Given entries >>
□ □ □ □

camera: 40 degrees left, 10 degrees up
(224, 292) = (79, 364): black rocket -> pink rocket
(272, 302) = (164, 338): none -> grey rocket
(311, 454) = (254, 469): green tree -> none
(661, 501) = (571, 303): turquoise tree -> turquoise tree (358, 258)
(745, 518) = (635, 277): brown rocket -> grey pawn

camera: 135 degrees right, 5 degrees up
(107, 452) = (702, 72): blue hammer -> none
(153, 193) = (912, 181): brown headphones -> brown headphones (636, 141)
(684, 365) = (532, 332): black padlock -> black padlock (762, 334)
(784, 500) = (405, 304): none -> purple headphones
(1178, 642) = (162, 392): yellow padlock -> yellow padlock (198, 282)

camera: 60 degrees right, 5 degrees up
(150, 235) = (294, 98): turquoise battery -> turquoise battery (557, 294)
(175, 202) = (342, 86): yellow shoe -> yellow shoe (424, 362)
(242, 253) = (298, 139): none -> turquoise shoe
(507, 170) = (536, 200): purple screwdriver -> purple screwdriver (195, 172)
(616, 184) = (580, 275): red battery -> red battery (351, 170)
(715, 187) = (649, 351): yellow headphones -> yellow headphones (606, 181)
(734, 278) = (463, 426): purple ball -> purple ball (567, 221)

□ □ □ □

What to work on >> Copy nothing except the lines from the one holding "(175, 202) = (342, 86): yellow" through the last line of the data above, and return them exactly.

Solved problem >>
(175, 202) = (342, 86): yellow shoe -> yellow shoe (424, 362)
(242, 253) = (298, 139): none -> turquoise shoe
(507, 170) = (536, 200): purple screwdriver -> purple screwdriver (195, 172)
(616, 184) = (580, 275): red battery -> red battery (351, 170)
(715, 187) = (649, 351): yellow headphones -> yellow headphones (606, 181)
(734, 278) = (463, 426): purple ball -> purple ball (567, 221)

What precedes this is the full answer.